* [Job]
The answer must be an exact transcription of all the records below.

* [Records provided]
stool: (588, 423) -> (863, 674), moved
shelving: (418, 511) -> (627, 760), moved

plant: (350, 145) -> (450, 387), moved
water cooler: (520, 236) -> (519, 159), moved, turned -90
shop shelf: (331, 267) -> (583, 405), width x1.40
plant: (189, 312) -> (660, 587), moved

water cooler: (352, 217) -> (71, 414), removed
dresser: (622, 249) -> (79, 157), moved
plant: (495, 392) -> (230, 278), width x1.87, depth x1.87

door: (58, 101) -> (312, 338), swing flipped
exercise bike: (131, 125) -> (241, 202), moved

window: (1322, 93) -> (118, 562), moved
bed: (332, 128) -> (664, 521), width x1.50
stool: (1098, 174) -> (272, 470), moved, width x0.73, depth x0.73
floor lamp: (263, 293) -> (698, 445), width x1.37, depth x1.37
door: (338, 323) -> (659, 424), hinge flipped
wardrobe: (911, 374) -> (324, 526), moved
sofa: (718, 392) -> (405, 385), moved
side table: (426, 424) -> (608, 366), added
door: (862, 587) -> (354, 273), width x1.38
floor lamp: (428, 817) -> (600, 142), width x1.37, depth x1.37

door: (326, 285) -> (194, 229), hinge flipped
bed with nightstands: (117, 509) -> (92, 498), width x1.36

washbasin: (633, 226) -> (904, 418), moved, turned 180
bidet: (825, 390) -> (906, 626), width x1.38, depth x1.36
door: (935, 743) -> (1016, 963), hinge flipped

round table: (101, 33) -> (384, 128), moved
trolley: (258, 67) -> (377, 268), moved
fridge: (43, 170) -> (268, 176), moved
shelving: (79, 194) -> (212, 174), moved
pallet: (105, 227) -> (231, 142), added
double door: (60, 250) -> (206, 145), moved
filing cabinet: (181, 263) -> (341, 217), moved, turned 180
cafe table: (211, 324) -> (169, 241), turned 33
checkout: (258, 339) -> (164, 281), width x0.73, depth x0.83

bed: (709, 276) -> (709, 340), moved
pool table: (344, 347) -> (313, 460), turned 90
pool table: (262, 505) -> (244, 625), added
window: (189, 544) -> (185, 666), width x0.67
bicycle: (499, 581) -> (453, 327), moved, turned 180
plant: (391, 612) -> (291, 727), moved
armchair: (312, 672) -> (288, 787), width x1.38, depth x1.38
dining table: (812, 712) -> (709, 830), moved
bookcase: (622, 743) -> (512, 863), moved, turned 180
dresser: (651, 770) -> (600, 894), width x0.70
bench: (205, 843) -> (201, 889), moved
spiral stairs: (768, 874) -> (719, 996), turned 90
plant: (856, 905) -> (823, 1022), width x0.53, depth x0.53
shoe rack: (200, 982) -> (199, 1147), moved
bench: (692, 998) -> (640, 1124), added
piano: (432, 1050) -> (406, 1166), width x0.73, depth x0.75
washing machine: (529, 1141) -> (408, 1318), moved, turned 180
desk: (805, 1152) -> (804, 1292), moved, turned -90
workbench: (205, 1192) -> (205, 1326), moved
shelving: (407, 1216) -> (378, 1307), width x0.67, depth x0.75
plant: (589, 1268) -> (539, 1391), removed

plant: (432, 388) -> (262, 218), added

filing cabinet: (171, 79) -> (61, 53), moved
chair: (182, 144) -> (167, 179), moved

* [Result]
stool: (588, 423) -> (863, 674), moved
shelving: (418, 511) -> (627, 760), moved

plant: (350, 145) -> (450, 387), moved
water cooler: (520, 236) -> (519, 159), moved, turned -90
shop shelf: (331, 267) -> (583, 405), width x1.40
plant: (189, 312) -> (660, 587), moved

water cooler: (352, 217) -> (71, 414), removed
dresser: (622, 249) -> (79, 157), moved
plant: (495, 392) -> (230, 278), width x1.87, depth x1.87

door: (58, 101) -> (312, 338), swing flipped
exercise bike: (131, 125) -> (241, 202), moved

window: (1322, 93) -> (118, 562), moved
bed: (332, 128) -> (664, 521), width x1.50
stool: (1098, 174) -> (272, 470), moved, width x0.73, depth x0.73
floor lamp: (263, 293) -> (698, 445), width x1.37, depth x1.37
door: (338, 323) -> (659, 424), hinge flipped
wardrobe: (911, 374) -> (324, 526), moved
sofa: (718, 392) -> (405, 385), moved
side table: (426, 424) -> (608, 366), added
door: (862, 587) -> (354, 273), width x1.38
floor lamp: (428, 817) -> (600, 142), width x1.37, depth x1.37

door: (326, 285) -> (194, 229), hinge flipped
bed with nightstands: (117, 509) -> (92, 498), width x1.36

washbasin: (633, 226) -> (904, 418), moved, turned 180
bidet: (825, 390) -> (906, 626), width x1.38, depth x1.36
door: (935, 743) -> (1016, 963), hinge flipped

round table: (101, 33) -> (384, 128), moved
trolley: (258, 67) -> (377, 268), moved
fridge: (43, 170) -> (268, 176), moved
shelving: (79, 194) -> (212, 174), moved
pallet: (105, 227) -> (231, 142), added
double door: (60, 250) -> (206, 145), moved
filing cabinet: (181, 263) -> (341, 217), moved, turned 180
cafe table: (211, 324) -> (169, 241), turned 33
checkout: (258, 339) -> (164, 281), width x0.73, depth x0.83

bed: (709, 276) -> (709, 340), moved
pool table: (344, 347) -> (313, 460), turned 90
pool table: (262, 505) -> (244, 625), added
window: (189, 544) -> (185, 666), width x0.67
bicycle: (499, 581) -> (453, 327), moved, turned 180
plant: (391, 612) -> (291, 727), moved
armchair: (312, 672) -> (288, 787), width x1.38, depth x1.38
dining table: (812, 712) -> (709, 830), moved
bookcase: (622, 743) -> (512, 863), moved, turned 180
dresser: (651, 770) -> (600, 894), width x0.70
bench: (205, 843) -> (201, 889), moved
spiral stairs: (768, 874) -> (719, 996), turned 90
plant: (856, 905) -> (823, 1022), width x0.53, depth x0.53
shoe rack: (200, 982) -> (199, 1147), moved
bench: (692, 998) -> (640, 1124), added
piano: (432, 1050) -> (406, 1166), width x0.73, depth x0.75
washing machine: (529, 1141) -> (408, 1318), moved, turned 180
desk: (805, 1152) -> (804, 1292), moved, turned -90
workbench: (205, 1192) -> (205, 1326), moved
shelving: (407, 1216) -> (378, 1307), width x0.67, depth x0.75
plant: (589, 1268) -> (539, 1391), removed

plant: (432, 388) -> (262, 218), added

filing cabinet: (171, 79) -> (61, 53), moved
chair: (182, 144) -> (167, 179), moved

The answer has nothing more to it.